> SUPPLIED INFORMATION:
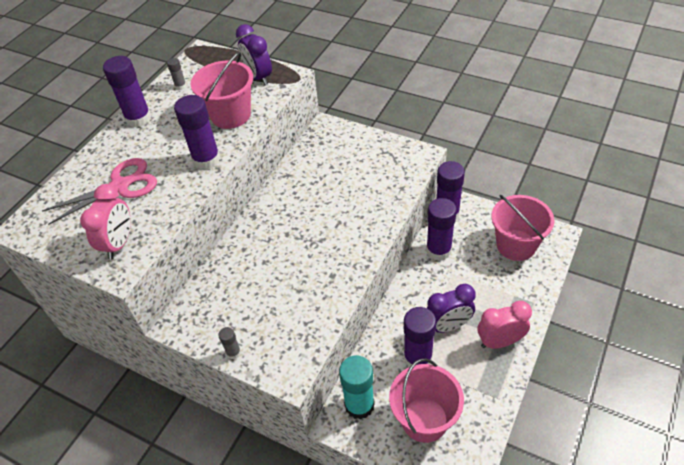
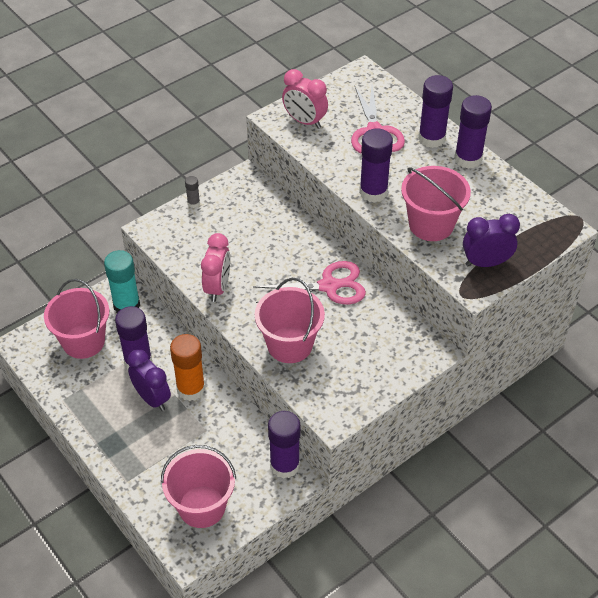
camera: 110 degrees right, 0 degrees up
grey glue stick [167,58,187,90] -> none
purple glue stick [426,198,457,261] -> purple glue stick moved to [418,75,453,148]
purple clock [427,284,475,333] -> purple clock turned 135 degrees clockwise [127,349,171,411]
pink clock [478,301,532,349] -> pink clock moved to [201,233,230,302]
none -> orange glue stick [170,334,205,401]
none -> pink scissors [253,261,366,304]
none -> pink bucket [255,278,325,363]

> ABOUT THIS TASK: What's needed is a word-for-word retyping of the listing, minus its pictures.

> RESULT:
camera: 110 degrees right, 0 degrees up
grey glue stick [167,58,187,90] -> none
purple glue stick [426,198,457,261] -> purple glue stick moved to [418,75,453,148]
purple clock [427,284,475,333] -> purple clock turned 135 degrees clockwise [127,349,171,411]
pink clock [478,301,532,349] -> pink clock moved to [201,233,230,302]
none -> orange glue stick [170,334,205,401]
none -> pink scissors [253,261,366,304]
none -> pink bucket [255,278,325,363]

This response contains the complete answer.